» **Problem statement**: Transcribe each line below without altering anything.

» **Working data**:
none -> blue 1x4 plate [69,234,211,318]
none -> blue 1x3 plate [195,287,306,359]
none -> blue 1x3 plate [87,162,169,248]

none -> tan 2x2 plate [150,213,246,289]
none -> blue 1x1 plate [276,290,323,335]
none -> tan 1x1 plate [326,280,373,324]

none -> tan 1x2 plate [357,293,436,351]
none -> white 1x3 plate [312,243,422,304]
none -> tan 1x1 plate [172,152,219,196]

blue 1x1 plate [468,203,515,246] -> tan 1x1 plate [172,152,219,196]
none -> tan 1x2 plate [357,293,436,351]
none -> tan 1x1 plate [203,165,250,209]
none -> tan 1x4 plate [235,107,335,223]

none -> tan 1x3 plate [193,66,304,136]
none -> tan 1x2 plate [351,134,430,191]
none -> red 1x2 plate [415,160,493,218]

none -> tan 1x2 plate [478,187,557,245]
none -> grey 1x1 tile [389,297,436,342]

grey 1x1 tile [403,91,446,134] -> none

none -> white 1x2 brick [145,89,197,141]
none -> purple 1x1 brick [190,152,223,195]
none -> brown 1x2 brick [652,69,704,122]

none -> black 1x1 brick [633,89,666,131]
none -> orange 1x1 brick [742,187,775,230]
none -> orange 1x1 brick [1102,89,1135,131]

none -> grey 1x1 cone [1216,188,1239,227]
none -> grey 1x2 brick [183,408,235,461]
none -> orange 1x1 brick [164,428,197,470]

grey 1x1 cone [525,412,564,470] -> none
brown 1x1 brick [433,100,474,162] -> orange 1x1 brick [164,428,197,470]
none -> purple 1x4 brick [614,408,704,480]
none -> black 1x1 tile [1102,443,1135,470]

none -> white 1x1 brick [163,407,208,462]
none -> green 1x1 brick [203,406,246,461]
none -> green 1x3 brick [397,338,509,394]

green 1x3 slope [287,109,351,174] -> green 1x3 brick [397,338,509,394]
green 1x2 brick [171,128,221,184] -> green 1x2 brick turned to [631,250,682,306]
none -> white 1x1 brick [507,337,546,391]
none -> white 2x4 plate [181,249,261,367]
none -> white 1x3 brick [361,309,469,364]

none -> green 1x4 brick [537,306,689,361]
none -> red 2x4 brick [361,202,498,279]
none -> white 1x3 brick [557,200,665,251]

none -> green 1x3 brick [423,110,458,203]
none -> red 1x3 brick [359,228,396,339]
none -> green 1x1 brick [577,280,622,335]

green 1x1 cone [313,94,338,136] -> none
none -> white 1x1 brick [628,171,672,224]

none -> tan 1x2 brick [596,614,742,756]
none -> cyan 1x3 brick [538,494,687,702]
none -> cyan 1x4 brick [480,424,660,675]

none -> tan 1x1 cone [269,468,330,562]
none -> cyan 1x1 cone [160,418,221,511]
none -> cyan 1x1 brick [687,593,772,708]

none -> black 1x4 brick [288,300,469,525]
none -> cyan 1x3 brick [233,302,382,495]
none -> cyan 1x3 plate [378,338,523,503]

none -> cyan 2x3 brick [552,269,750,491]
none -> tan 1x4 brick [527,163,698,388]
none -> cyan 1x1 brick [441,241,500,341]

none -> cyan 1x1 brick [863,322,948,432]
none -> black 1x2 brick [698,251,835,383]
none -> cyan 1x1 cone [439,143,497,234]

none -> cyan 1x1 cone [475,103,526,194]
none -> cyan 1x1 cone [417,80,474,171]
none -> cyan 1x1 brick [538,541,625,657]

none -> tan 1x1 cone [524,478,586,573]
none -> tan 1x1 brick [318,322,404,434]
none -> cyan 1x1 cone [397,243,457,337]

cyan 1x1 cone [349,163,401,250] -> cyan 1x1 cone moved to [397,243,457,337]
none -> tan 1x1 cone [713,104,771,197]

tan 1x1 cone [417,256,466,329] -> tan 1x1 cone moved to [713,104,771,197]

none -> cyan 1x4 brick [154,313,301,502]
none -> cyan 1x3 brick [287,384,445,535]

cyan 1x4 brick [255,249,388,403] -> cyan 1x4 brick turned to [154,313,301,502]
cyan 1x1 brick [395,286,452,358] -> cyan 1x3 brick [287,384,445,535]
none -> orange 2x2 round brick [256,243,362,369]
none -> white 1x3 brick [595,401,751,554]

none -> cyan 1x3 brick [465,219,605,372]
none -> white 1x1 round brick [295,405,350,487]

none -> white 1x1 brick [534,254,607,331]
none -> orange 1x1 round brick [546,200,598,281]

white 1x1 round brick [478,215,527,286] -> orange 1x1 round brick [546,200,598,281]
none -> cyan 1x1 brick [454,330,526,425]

» **Response**:
none -> blue 1x4 plate [69,234,211,318]
none -> blue 1x3 plate [195,287,306,359]
none -> blue 1x3 plate [87,162,169,248]

none -> tan 2x2 plate [150,213,246,289]
none -> blue 1x1 plate [276,290,323,335]
none -> tan 1x1 plate [326,280,373,324]

none -> tan 1x2 plate [357,293,436,351]
none -> white 1x3 plate [312,243,422,304]
none -> tan 1x1 plate [172,152,219,196]

blue 1x1 plate [468,203,515,246] -> tan 1x1 plate [172,152,219,196]
none -> tan 1x2 plate [357,293,436,351]
none -> tan 1x1 plate [203,165,250,209]
none -> tan 1x4 plate [235,107,335,223]

none -> tan 1x3 plate [193,66,304,136]
none -> tan 1x2 plate [351,134,430,191]
none -> red 1x2 plate [415,160,493,218]

none -> tan 1x2 plate [478,187,557,245]
none -> grey 1x1 tile [389,297,436,342]

grey 1x1 tile [403,91,446,134] -> none

none -> white 1x2 brick [145,89,197,141]
none -> purple 1x1 brick [190,152,223,195]
none -> brown 1x2 brick [652,69,704,122]

none -> black 1x1 brick [633,89,666,131]
none -> orange 1x1 brick [742,187,775,230]
none -> orange 1x1 brick [1102,89,1135,131]

none -> grey 1x1 cone [1216,188,1239,227]
none -> grey 1x2 brick [183,408,235,461]
none -> orange 1x1 brick [164,428,197,470]

grey 1x1 cone [525,412,564,470] -> none
brown 1x1 brick [433,100,474,162] -> orange 1x1 brick [164,428,197,470]
none -> purple 1x4 brick [614,408,704,480]
none -> black 1x1 tile [1102,443,1135,470]

none -> white 1x1 brick [163,407,208,462]
none -> green 1x1 brick [203,406,246,461]
none -> green 1x3 brick [397,338,509,394]

green 1x3 slope [287,109,351,174] -> green 1x3 brick [397,338,509,394]
green 1x2 brick [171,128,221,184] -> green 1x2 brick turned to [631,250,682,306]
none -> white 1x1 brick [507,337,546,391]
none -> white 2x4 plate [181,249,261,367]
none -> white 1x3 brick [361,309,469,364]

none -> green 1x4 brick [537,306,689,361]
none -> red 2x4 brick [361,202,498,279]
none -> white 1x3 brick [557,200,665,251]

none -> green 1x3 brick [423,110,458,203]
none -> red 1x3 brick [359,228,396,339]
none -> green 1x1 brick [577,280,622,335]

green 1x1 cone [313,94,338,136] -> none
none -> white 1x1 brick [628,171,672,224]

none -> tan 1x2 brick [596,614,742,756]
none -> cyan 1x3 brick [538,494,687,702]
none -> cyan 1x4 brick [480,424,660,675]

none -> tan 1x1 cone [269,468,330,562]
none -> cyan 1x1 cone [160,418,221,511]
none -> cyan 1x1 brick [687,593,772,708]

none -> black 1x4 brick [288,300,469,525]
none -> cyan 1x3 brick [233,302,382,495]
none -> cyan 1x3 plate [378,338,523,503]

none -> cyan 2x3 brick [552,269,750,491]
none -> tan 1x4 brick [527,163,698,388]
none -> cyan 1x1 brick [441,241,500,341]

none -> cyan 1x1 brick [863,322,948,432]
none -> black 1x2 brick [698,251,835,383]
none -> cyan 1x1 cone [439,143,497,234]

none -> cyan 1x1 cone [475,103,526,194]
none -> cyan 1x1 cone [417,80,474,171]
none -> cyan 1x1 brick [538,541,625,657]

none -> tan 1x1 cone [524,478,586,573]
none -> tan 1x1 brick [318,322,404,434]
none -> cyan 1x1 cone [397,243,457,337]

cyan 1x1 cone [349,163,401,250] -> cyan 1x1 cone moved to [397,243,457,337]
none -> tan 1x1 cone [713,104,771,197]

tan 1x1 cone [417,256,466,329] -> tan 1x1 cone moved to [713,104,771,197]

none -> cyan 1x4 brick [154,313,301,502]
none -> cyan 1x3 brick [287,384,445,535]

cyan 1x4 brick [255,249,388,403] -> cyan 1x4 brick turned to [154,313,301,502]
cyan 1x1 brick [395,286,452,358] -> cyan 1x3 brick [287,384,445,535]
none -> orange 2x2 round brick [256,243,362,369]
none -> white 1x3 brick [595,401,751,554]

none -> cyan 1x3 brick [465,219,605,372]
none -> white 1x1 round brick [295,405,350,487]

none -> white 1x1 brick [534,254,607,331]
none -> orange 1x1 round brick [546,200,598,281]

white 1x1 round brick [478,215,527,286] -> orange 1x1 round brick [546,200,598,281]
none -> cyan 1x1 brick [454,330,526,425]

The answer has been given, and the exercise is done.